:: Source data ::
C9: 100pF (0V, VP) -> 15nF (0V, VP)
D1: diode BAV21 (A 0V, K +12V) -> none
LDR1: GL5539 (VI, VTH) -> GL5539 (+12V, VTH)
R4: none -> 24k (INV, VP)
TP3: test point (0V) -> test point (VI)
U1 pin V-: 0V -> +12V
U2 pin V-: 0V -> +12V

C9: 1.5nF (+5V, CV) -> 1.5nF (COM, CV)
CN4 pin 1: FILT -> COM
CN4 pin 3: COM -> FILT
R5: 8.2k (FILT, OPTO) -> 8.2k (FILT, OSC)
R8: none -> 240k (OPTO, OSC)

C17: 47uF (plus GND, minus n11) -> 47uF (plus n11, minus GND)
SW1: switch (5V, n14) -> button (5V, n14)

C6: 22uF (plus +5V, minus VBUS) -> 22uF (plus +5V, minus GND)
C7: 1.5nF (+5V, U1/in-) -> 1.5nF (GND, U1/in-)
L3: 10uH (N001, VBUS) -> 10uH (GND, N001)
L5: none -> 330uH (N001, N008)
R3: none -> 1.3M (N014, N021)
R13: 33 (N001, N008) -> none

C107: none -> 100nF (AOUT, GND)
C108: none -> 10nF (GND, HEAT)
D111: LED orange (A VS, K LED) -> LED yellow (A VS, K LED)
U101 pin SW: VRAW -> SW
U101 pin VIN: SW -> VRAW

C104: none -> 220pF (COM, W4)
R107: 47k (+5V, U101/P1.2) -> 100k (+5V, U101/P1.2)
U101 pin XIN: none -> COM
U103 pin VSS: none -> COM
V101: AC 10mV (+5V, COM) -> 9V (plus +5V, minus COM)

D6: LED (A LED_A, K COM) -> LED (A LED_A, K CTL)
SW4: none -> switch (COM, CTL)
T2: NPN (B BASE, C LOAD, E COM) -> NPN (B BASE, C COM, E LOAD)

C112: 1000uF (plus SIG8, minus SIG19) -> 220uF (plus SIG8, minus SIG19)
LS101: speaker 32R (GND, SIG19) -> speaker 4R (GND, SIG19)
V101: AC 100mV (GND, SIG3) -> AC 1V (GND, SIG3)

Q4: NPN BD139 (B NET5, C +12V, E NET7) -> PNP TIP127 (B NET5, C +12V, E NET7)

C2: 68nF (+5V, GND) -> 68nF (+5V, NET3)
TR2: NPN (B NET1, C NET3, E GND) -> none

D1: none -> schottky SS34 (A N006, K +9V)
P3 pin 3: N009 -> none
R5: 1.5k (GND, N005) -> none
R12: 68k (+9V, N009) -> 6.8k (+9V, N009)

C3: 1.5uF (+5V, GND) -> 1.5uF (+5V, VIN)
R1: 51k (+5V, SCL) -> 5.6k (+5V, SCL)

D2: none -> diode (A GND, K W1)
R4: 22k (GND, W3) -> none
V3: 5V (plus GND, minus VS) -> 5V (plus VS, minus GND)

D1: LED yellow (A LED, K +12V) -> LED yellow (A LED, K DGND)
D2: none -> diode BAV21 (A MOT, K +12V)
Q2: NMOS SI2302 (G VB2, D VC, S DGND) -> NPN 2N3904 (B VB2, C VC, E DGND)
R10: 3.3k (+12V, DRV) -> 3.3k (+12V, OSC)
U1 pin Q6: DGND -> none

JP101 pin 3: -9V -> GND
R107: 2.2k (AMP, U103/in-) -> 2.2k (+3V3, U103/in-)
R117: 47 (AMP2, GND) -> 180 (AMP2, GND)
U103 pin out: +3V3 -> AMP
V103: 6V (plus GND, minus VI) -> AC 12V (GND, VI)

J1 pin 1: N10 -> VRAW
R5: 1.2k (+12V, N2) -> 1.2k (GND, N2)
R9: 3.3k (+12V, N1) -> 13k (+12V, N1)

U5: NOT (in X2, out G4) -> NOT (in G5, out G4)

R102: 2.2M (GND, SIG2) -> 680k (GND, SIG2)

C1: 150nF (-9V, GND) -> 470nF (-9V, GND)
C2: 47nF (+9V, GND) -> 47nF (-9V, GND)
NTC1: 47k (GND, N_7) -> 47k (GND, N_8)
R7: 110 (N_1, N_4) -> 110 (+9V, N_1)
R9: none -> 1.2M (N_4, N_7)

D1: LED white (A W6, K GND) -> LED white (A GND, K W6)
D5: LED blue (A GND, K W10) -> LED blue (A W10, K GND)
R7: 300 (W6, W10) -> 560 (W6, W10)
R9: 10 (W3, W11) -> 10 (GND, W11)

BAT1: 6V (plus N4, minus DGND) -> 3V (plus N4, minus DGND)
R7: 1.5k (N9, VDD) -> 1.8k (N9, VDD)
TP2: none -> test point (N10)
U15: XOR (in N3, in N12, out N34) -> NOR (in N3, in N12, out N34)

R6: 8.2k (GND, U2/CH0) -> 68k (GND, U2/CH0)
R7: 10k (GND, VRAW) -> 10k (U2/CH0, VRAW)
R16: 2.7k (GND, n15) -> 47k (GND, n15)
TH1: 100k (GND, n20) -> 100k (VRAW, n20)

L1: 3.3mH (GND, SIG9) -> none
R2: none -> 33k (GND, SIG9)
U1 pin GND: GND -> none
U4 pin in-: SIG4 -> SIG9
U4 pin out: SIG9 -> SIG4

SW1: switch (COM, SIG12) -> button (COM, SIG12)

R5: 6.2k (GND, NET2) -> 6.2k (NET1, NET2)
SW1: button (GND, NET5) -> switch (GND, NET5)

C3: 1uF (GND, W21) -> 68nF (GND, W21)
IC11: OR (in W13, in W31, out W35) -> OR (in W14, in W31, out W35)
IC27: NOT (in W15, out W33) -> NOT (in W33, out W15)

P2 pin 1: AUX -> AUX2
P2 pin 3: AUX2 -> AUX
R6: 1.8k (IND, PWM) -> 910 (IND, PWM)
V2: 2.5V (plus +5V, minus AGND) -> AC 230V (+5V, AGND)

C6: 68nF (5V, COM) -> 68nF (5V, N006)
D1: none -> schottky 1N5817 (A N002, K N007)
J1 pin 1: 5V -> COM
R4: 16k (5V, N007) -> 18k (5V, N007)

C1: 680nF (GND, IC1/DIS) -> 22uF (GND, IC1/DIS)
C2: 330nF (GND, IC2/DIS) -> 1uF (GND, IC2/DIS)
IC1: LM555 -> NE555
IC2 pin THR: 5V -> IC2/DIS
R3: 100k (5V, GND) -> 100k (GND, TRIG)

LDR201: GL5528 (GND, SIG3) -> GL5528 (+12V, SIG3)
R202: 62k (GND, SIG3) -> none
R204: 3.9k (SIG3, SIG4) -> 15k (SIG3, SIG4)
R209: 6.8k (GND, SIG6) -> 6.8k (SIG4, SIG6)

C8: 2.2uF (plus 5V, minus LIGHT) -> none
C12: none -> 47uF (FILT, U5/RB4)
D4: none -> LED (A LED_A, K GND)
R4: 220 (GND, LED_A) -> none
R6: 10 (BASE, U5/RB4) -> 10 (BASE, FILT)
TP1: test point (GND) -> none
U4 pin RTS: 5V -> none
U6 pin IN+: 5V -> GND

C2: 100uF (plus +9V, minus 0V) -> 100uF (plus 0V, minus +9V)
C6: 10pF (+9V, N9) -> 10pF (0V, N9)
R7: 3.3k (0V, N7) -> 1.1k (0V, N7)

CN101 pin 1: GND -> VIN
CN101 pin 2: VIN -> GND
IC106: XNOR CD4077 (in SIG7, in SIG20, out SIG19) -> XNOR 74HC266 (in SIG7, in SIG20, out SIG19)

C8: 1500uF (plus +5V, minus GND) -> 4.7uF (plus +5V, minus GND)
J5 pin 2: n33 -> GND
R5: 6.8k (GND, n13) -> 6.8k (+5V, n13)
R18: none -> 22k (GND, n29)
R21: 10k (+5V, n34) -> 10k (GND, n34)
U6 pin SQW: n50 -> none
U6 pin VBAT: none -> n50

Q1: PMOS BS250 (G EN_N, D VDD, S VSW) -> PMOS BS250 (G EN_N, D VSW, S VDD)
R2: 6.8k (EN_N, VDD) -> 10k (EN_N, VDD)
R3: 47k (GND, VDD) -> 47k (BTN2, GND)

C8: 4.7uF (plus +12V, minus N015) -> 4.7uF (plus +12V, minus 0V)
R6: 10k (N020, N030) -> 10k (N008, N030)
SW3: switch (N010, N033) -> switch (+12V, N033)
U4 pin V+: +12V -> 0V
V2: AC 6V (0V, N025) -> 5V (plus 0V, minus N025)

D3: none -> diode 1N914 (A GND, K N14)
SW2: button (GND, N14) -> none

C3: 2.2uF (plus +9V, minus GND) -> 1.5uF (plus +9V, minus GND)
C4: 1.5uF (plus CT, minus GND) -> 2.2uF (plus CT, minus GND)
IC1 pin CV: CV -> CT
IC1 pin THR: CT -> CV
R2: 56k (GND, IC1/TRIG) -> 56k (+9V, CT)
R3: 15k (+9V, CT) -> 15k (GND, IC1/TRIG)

:: What the task asks ::
From the records above, repeat exactly the lines from the one with "U6 pin SQW: n50 -> none" through the one with "R3: 47k (GND, VDD) -> 47k (BTN2, GND)", both included.

:: Your response ::
U6 pin SQW: n50 -> none
U6 pin VBAT: none -> n50

Q1: PMOS BS250 (G EN_N, D VDD, S VSW) -> PMOS BS250 (G EN_N, D VSW, S VDD)
R2: 6.8k (EN_N, VDD) -> 10k (EN_N, VDD)
R3: 47k (GND, VDD) -> 47k (BTN2, GND)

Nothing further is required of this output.